Your assignment
Retype the data that follows line by line, exactly, and leave its pictures out.

- - - -

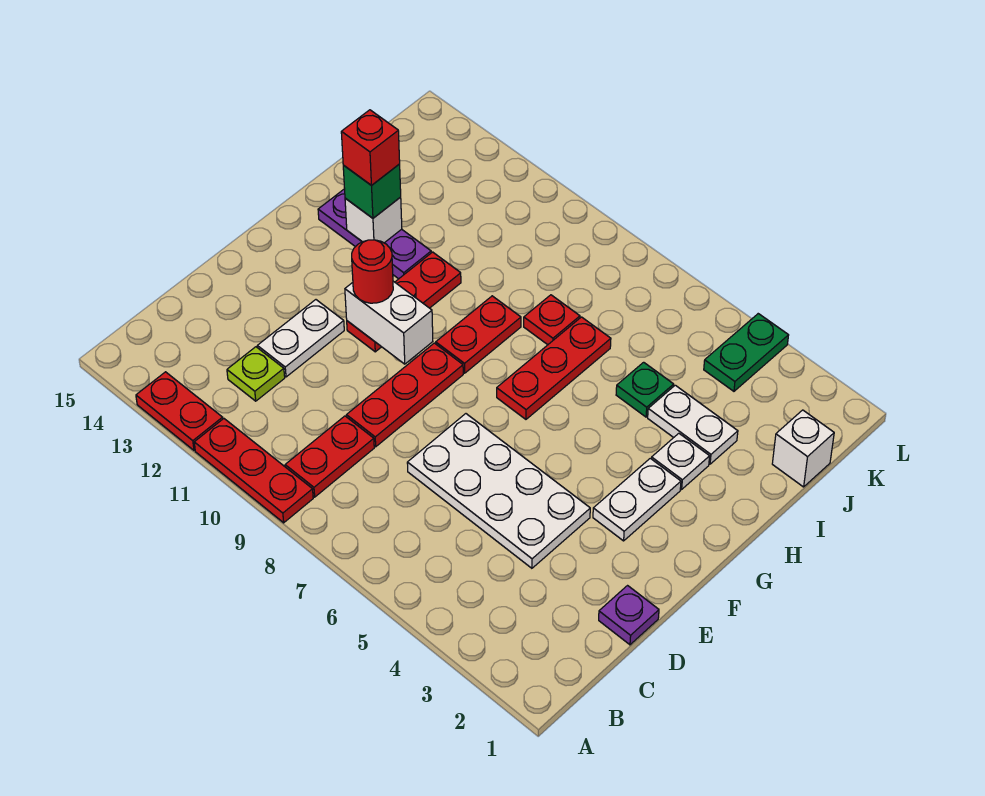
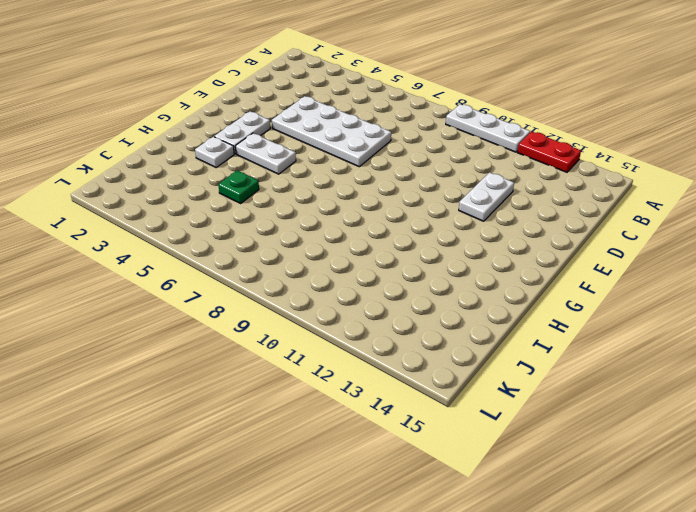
white 1x3 plate [446,104,530,152] -> red 1x3 plate [194,419,313,523]
white 1x2 plate [235,133,296,174] -> white 1x2 plate moved to [648,385,738,464]
none -> red 1x2 plate [285,416,374,497]
none -> lime 1x1 plate [227,347,285,401]
none -> purple 1x1 plate [599,586,659,645]

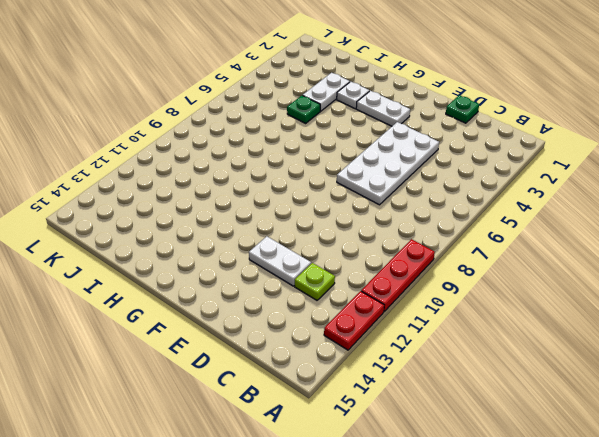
green 1x1 plate [446,95,479,123] -> purple 1x1 plate [599,586,659,645]
none -> red 1x2 plate [285,416,374,497]
none -> red 1x3 plate [346,343,463,447]
none -> red 1x3 plate [347,252,461,352]

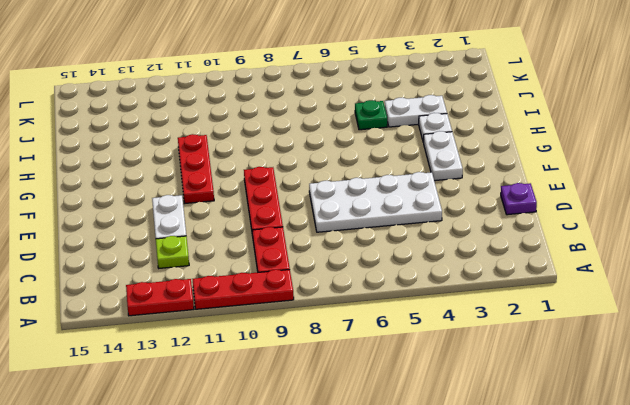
none -> red 1x3 plate [497,317,611,419]
none -> red 1x2 plate [436,296,521,373]
none -> purple 1x3 plate [318,189,431,279]

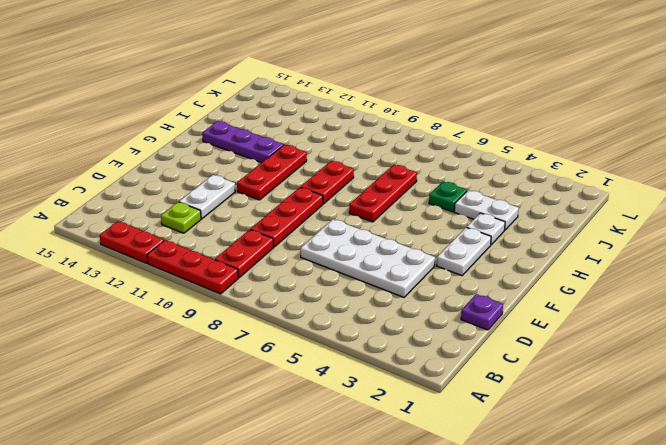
none -> red 1x1 plate [524,295,580,345]
none -> white 1x1 brick [772,410,834,487]
none -> green 1x2 plate [704,314,789,391]

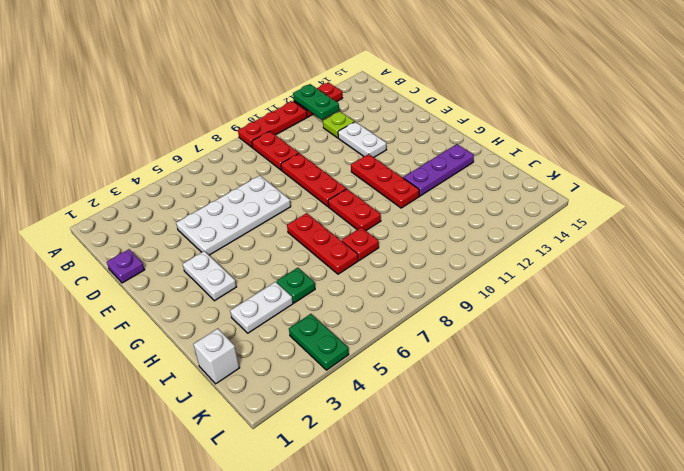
green 1x2 plate [293,84,339,120] -> none
none -> white 1x1 plate [652,433,710,489]
none -> white 1x2 brick [345,281,433,364]
none -> white 1x1 brick [345,197,402,243]

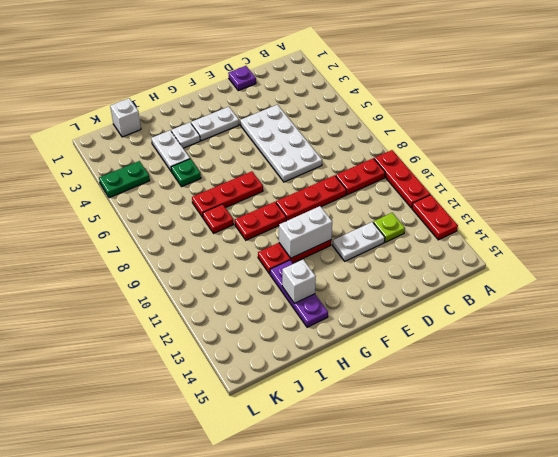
white 1x2 brick [279,206,332,258] -> white 1x2 brick turned to [345,281,433,364]
none -> red 1x1 round brick [352,240,393,303]
none -> green 1x1 brick [343,164,401,218]
none -> red 1x1 brick [341,110,400,185]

- - - -

Solution to this problem
white 1x3 plate [446,104,530,152] -> red 1x3 plate [194,419,313,523]
white 1x2 plate [235,133,296,174] -> white 1x2 plate moved to [648,385,738,464]
none -> red 1x2 plate [285,416,374,497]
none -> lime 1x1 plate [227,347,285,401]
none -> purple 1x1 plate [599,586,659,645]

green 1x1 plate [446,95,479,123] -> purple 1x1 plate [599,586,659,645]
none -> red 1x2 plate [285,416,374,497]
none -> red 1x3 plate [346,343,463,447]
none -> red 1x3 plate [347,252,461,352]

none -> red 1x3 plate [497,317,611,419]
none -> red 1x2 plate [436,296,521,373]
none -> purple 1x3 plate [318,189,431,279]

none -> red 1x1 plate [524,295,580,345]
none -> white 1x1 brick [772,410,834,487]
none -> green 1x2 plate [704,314,789,391]

green 1x2 plate [293,84,339,120] -> none
none -> white 1x1 plate [652,433,710,489]
none -> white 1x2 brick [345,281,433,364]
none -> white 1x1 brick [345,197,402,243]

white 1x2 brick [279,206,332,258] -> white 1x2 brick turned to [345,281,433,364]
none -> red 1x1 round brick [352,240,393,303]
none -> green 1x1 brick [343,164,401,218]
none -> red 1x1 brick [341,110,400,185]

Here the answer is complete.